### Requirement:
In the records below, find the line containing "C3: 1nF (GND, W9) -> 1nF (GND, W16)" and the line containing "U1 pin V+: GND -> +9V"; please repeat exactly the lines from one to the other, both included, and nothing more.

### Input material:
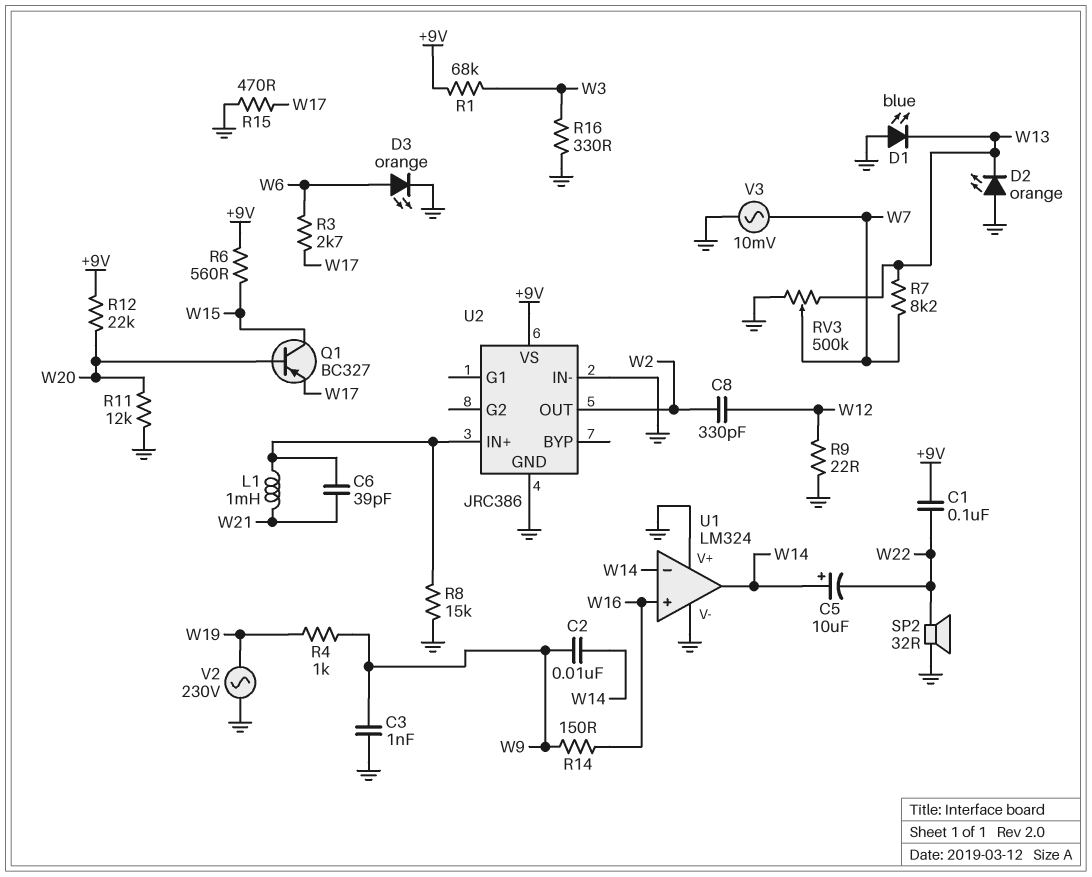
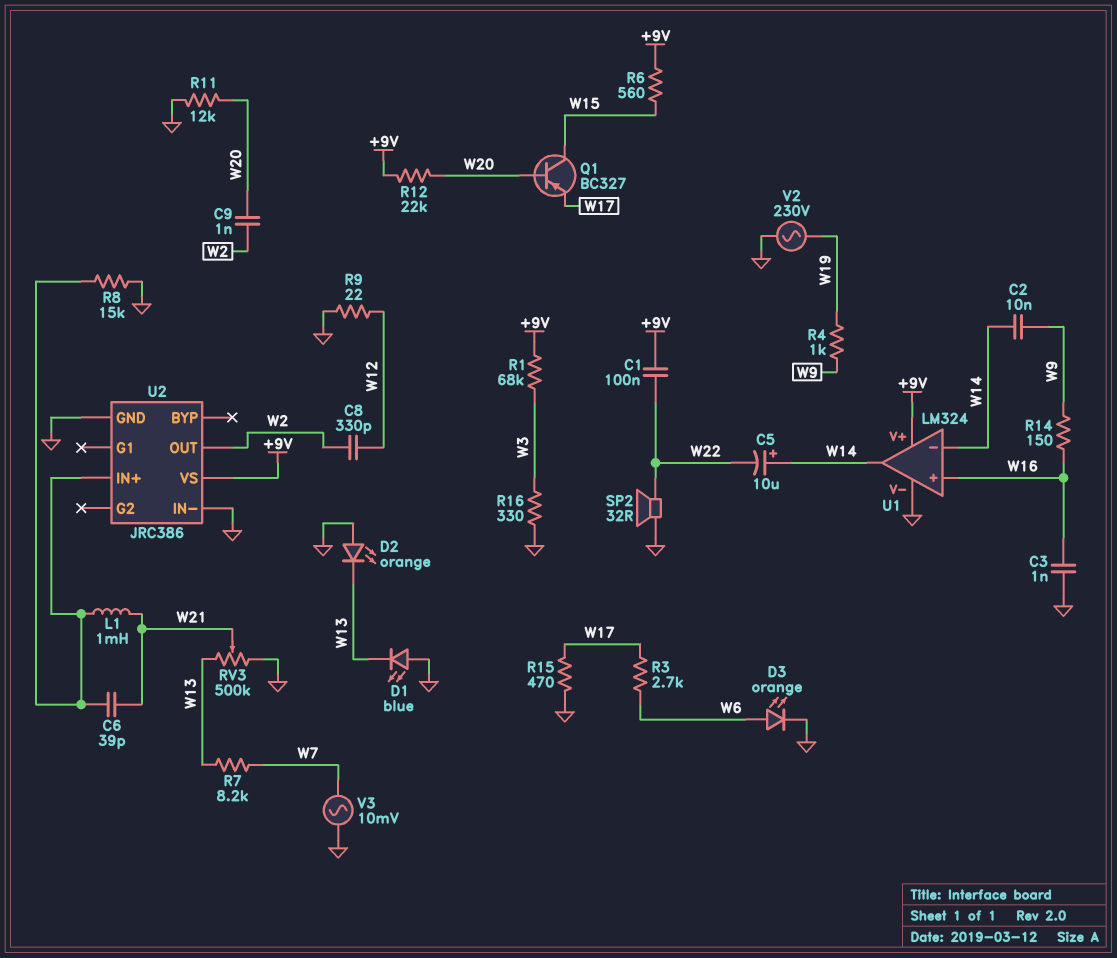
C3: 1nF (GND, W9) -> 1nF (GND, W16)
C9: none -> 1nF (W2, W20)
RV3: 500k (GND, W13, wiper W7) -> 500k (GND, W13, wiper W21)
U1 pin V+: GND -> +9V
---
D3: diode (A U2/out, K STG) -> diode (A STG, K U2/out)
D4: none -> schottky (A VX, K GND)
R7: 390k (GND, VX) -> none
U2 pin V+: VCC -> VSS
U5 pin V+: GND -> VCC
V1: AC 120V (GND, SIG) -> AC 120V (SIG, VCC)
==
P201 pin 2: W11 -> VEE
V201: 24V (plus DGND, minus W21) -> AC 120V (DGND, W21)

### Task response:
C3: 1nF (GND, W9) -> 1nF (GND, W16)
C9: none -> 1nF (W2, W20)
RV3: 500k (GND, W13, wiper W7) -> 500k (GND, W13, wiper W21)
U1 pin V+: GND -> +9V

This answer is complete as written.